Information supplied section start
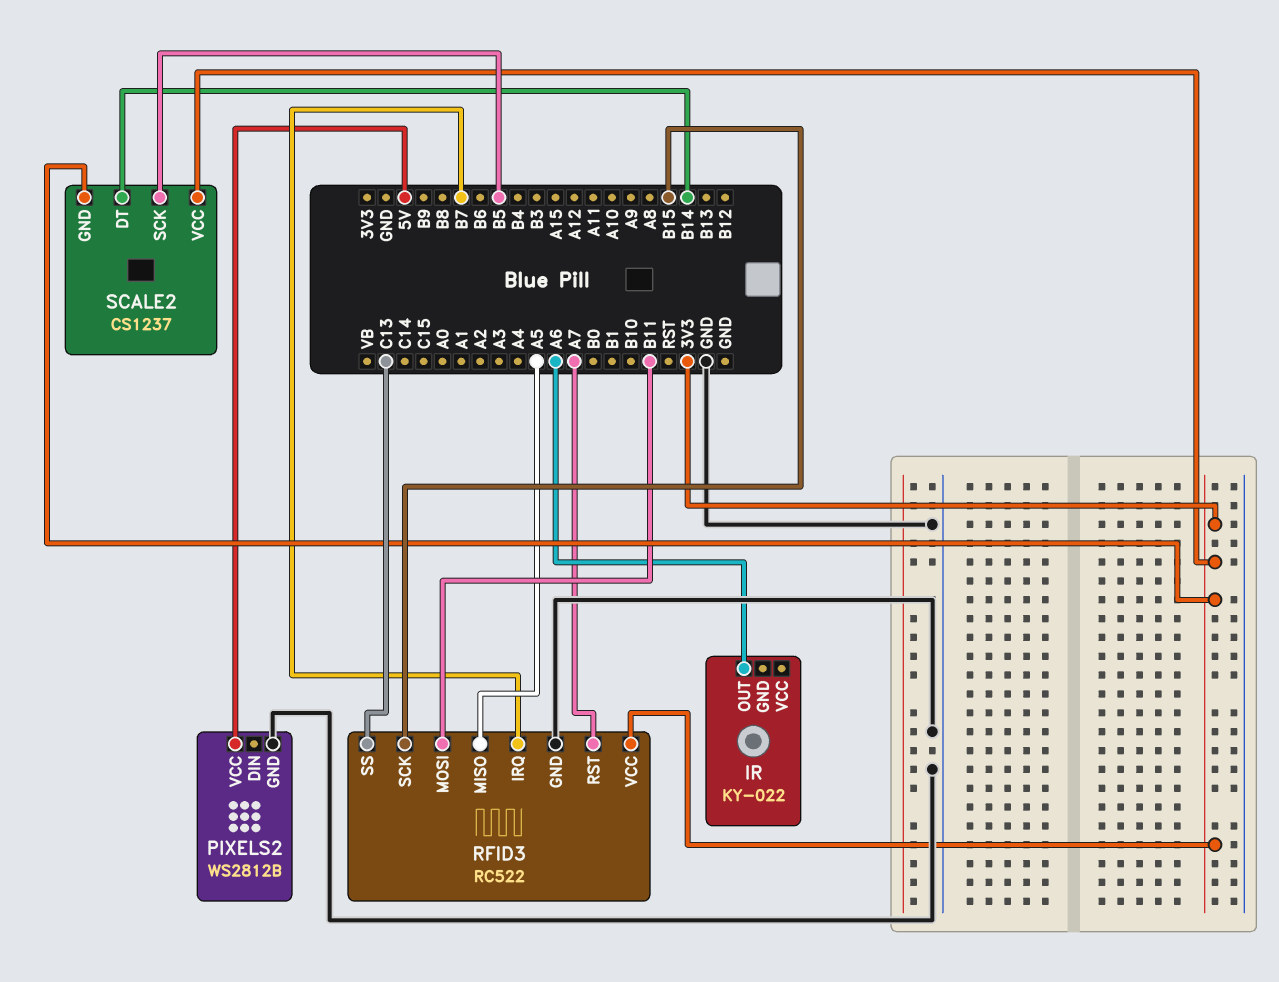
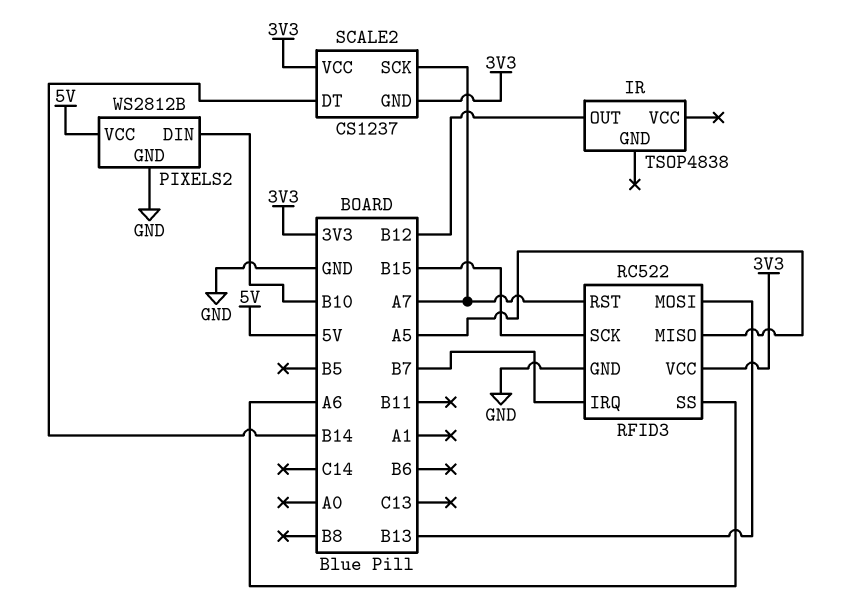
IR: KY-022 -> TSOP4838
IR pin OUT: A6 -> B12
PIXELS2 pin DIN: none -> B10
RFID3 pin MOSI: B11 -> B13
RFID3 pin SS: C13 -> A6
SCALE2 pin SCK: B5 -> A7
Information supplied section end
Work instruction: What you output should match the records line for line, minus the pictures.

Solution to this problem:
IR: KY-022 -> TSOP4838
IR pin OUT: A6 -> B12
PIXELS2 pin DIN: none -> B10
RFID3 pin MOSI: B11 -> B13
RFID3 pin SS: C13 -> A6
SCALE2 pin SCK: B5 -> A7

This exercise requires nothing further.